### [What you should do]
In the material below, the lines containing the word "degrees" are required; copy each of them.

### [Records provided]
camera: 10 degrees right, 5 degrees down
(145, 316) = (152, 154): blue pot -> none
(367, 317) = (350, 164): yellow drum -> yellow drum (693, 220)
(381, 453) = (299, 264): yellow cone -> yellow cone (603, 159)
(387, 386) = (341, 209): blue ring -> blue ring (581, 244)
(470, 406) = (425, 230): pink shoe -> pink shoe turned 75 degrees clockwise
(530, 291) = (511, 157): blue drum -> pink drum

---

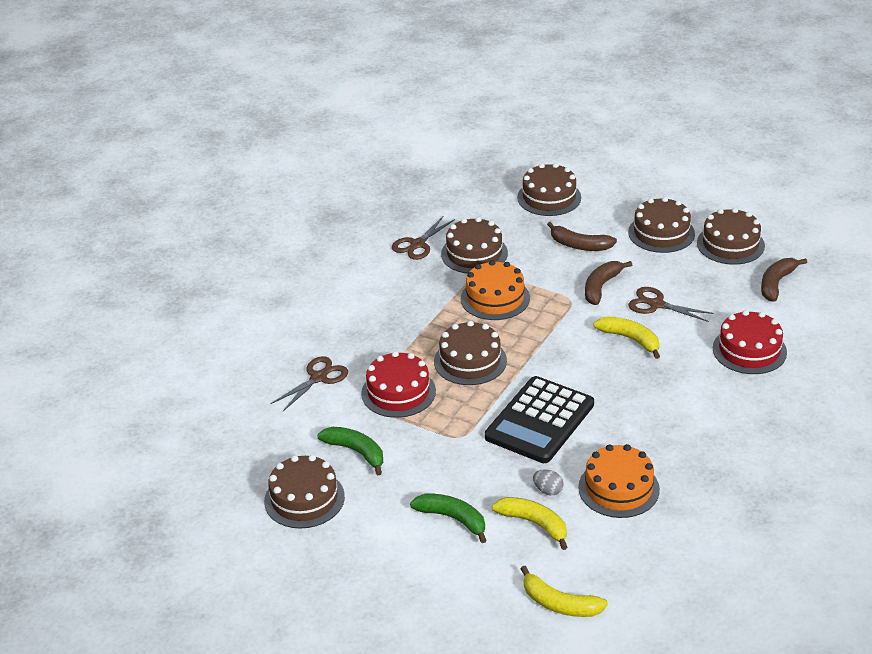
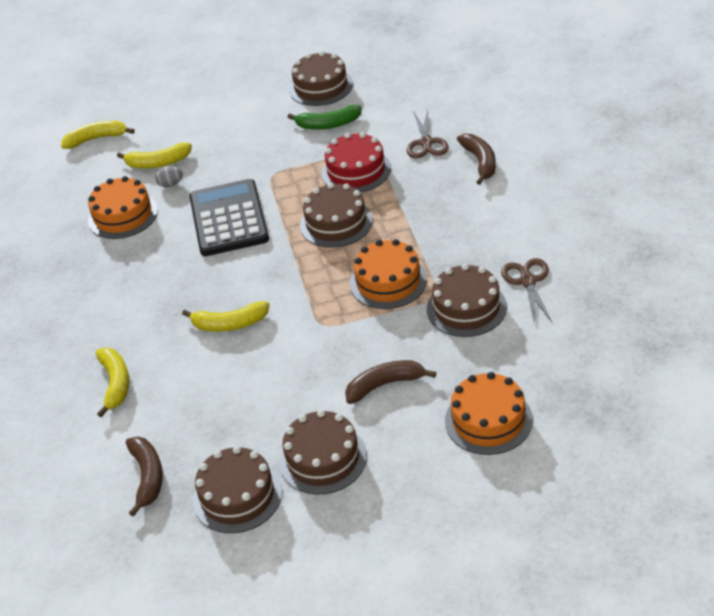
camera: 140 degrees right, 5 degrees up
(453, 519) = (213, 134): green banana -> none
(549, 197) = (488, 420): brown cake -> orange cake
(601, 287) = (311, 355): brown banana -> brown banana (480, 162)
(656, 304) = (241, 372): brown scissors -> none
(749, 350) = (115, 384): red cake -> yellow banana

==

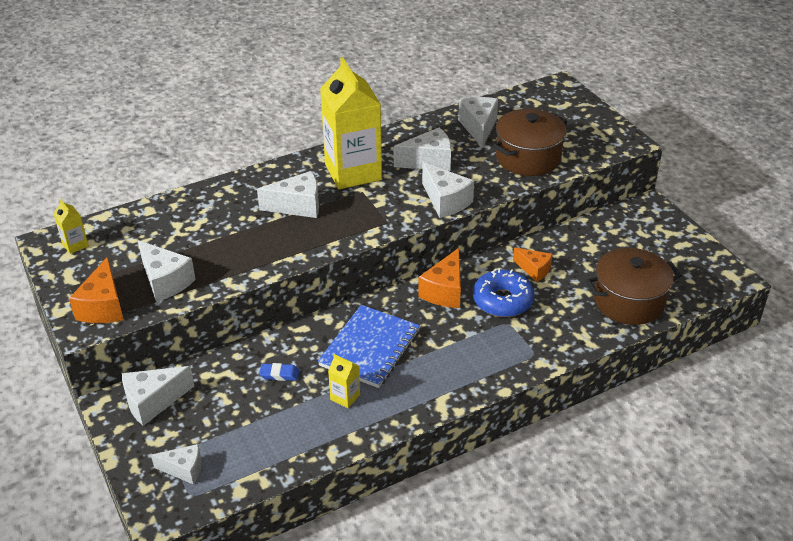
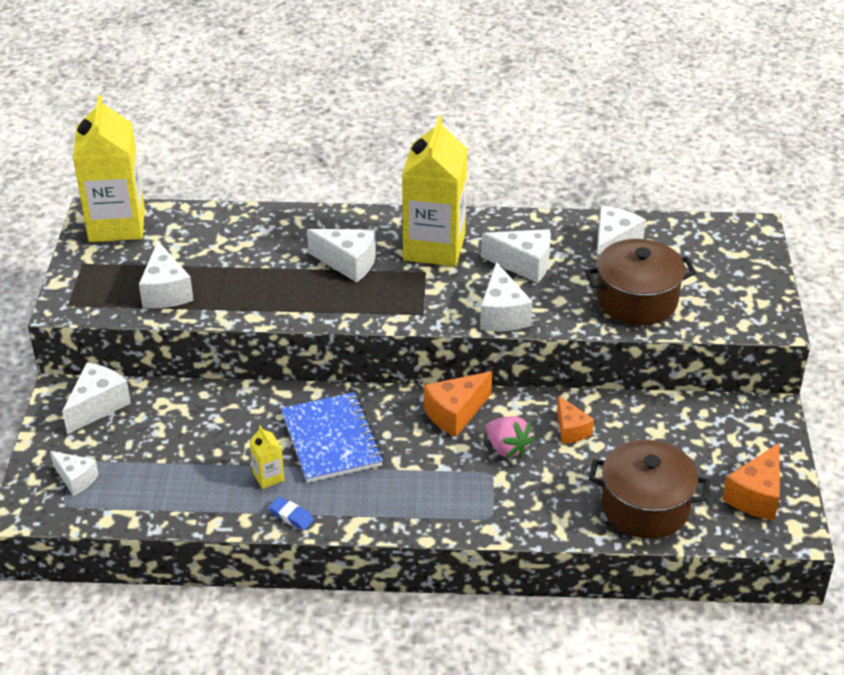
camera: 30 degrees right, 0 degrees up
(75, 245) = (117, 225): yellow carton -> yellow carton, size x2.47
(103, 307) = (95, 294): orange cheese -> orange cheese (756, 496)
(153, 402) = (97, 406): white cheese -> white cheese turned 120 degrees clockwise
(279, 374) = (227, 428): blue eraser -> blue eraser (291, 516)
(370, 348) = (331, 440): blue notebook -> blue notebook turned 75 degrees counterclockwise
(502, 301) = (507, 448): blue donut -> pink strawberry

### [Reply to the task]
camera: 10 degrees right, 5 degrees down
(470, 406) = (425, 230): pink shoe -> pink shoe turned 75 degrees clockwise
camera: 140 degrees right, 5 degrees up
camera: 30 degrees right, 0 degrees up
(153, 402) = (97, 406): white cheese -> white cheese turned 120 degrees clockwise
(370, 348) = (331, 440): blue notebook -> blue notebook turned 75 degrees counterclockwise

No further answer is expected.